(Collected data)
........

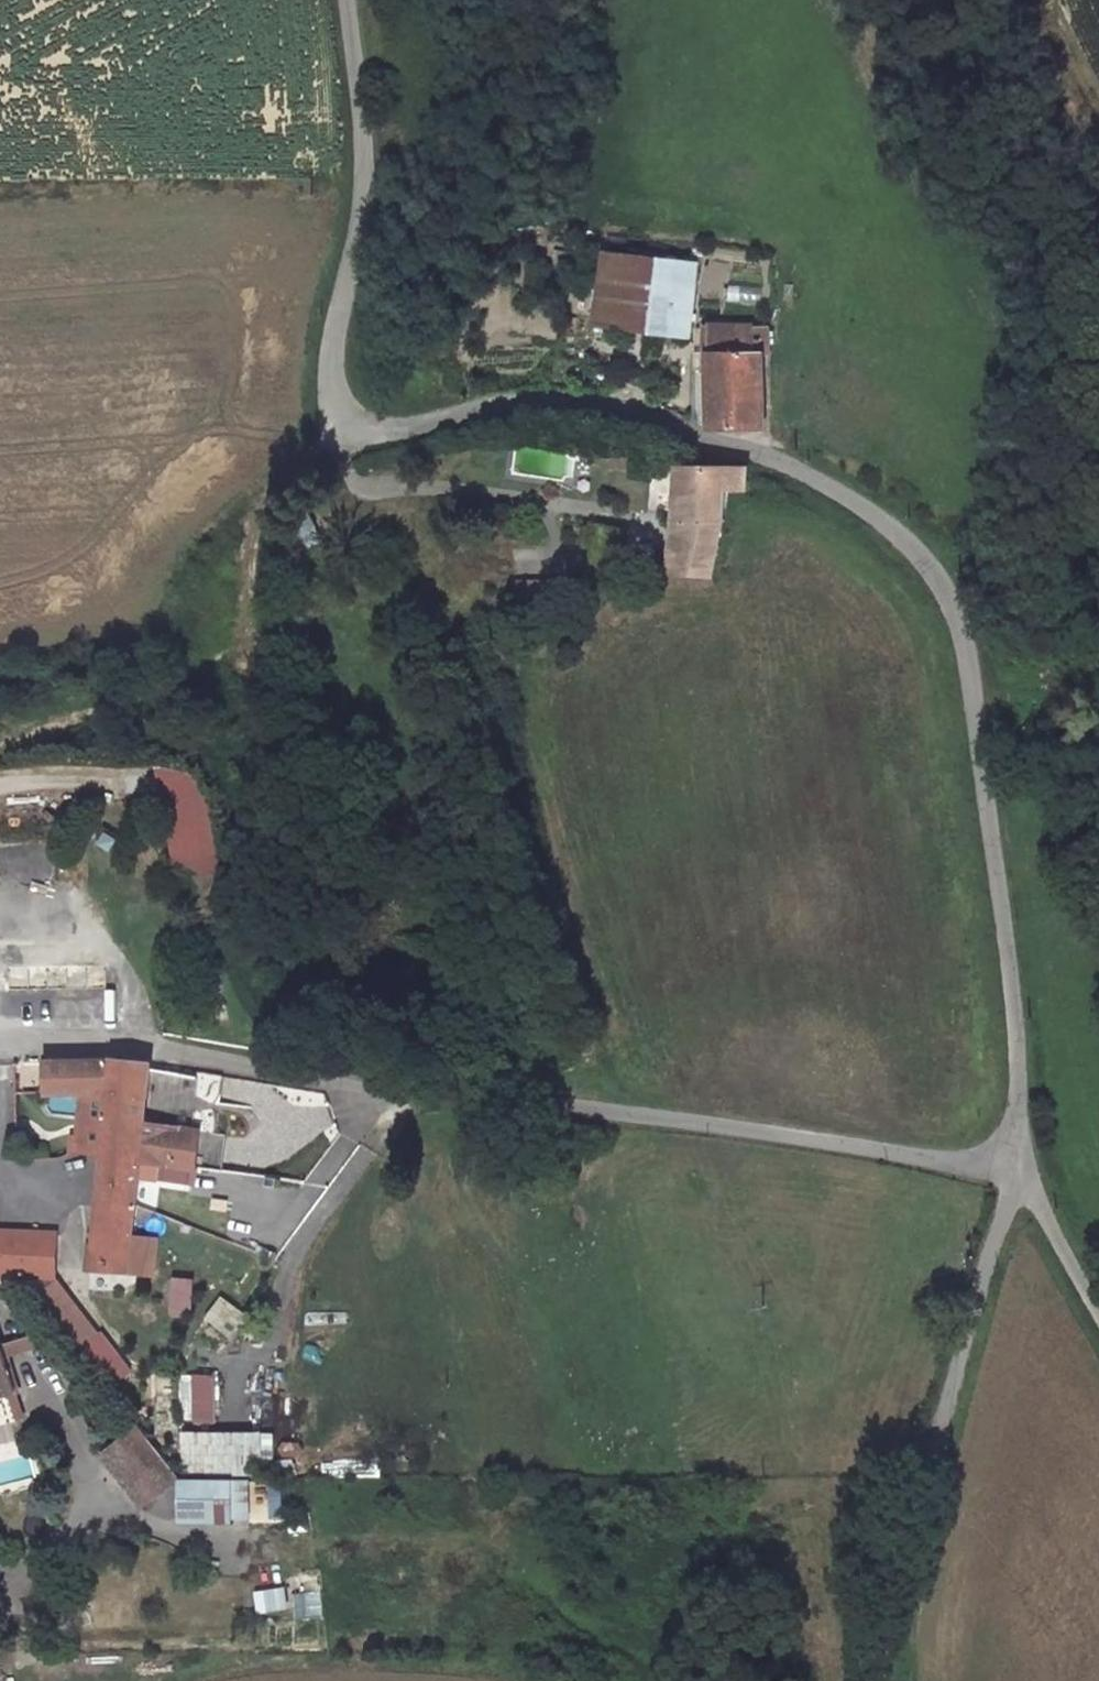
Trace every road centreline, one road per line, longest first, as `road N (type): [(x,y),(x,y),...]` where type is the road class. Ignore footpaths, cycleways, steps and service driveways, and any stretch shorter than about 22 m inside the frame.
road 1 (residential): [(1011,1157),(1019,1112),(1015,995),(966,635),(936,569),(862,503),(735,442),(624,410),(540,401),(349,434),(337,422),(330,369),(370,200),(345,0)]
road 2 (unclassified): [(0,1041),(152,1047),(372,1088),(731,1128),(964,1165),(1011,1157)]
road 3 (residential): [(884,1680),(895,1569),(1005,1213),(1026,1182)]
road 4 (track): [(337,422),(259,509),(245,625),(206,670),(0,751)]
road 5 (residential): [(1098,1308),(1026,1182)]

........

[Exercise]: Pictures aren't part of the copy; return each record above exactly.

[Answer for the task]:
Trace every road centreline, one road per line, longest first, as `road N (type): [(x,y),(x,y),...]` where type is the road class. Ignore footpaths, cycleways, steps and service driveways, and any stretch shorter than about 22 m inside the frame.
road 1 (residential): [(1011,1157),(1019,1112),(1015,995),(966,635),(936,569),(862,503),(735,442),(624,410),(540,401),(349,434),(337,422),(330,369),(370,200),(345,0)]
road 2 (unclassified): [(0,1041),(152,1047),(372,1088),(731,1128),(964,1165),(1011,1157)]
road 3 (residential): [(884,1680),(895,1569),(1005,1213),(1026,1182)]
road 4 (track): [(337,422),(259,509),(245,625),(206,670),(0,751)]
road 5 (residential): [(1098,1308),(1026,1182)]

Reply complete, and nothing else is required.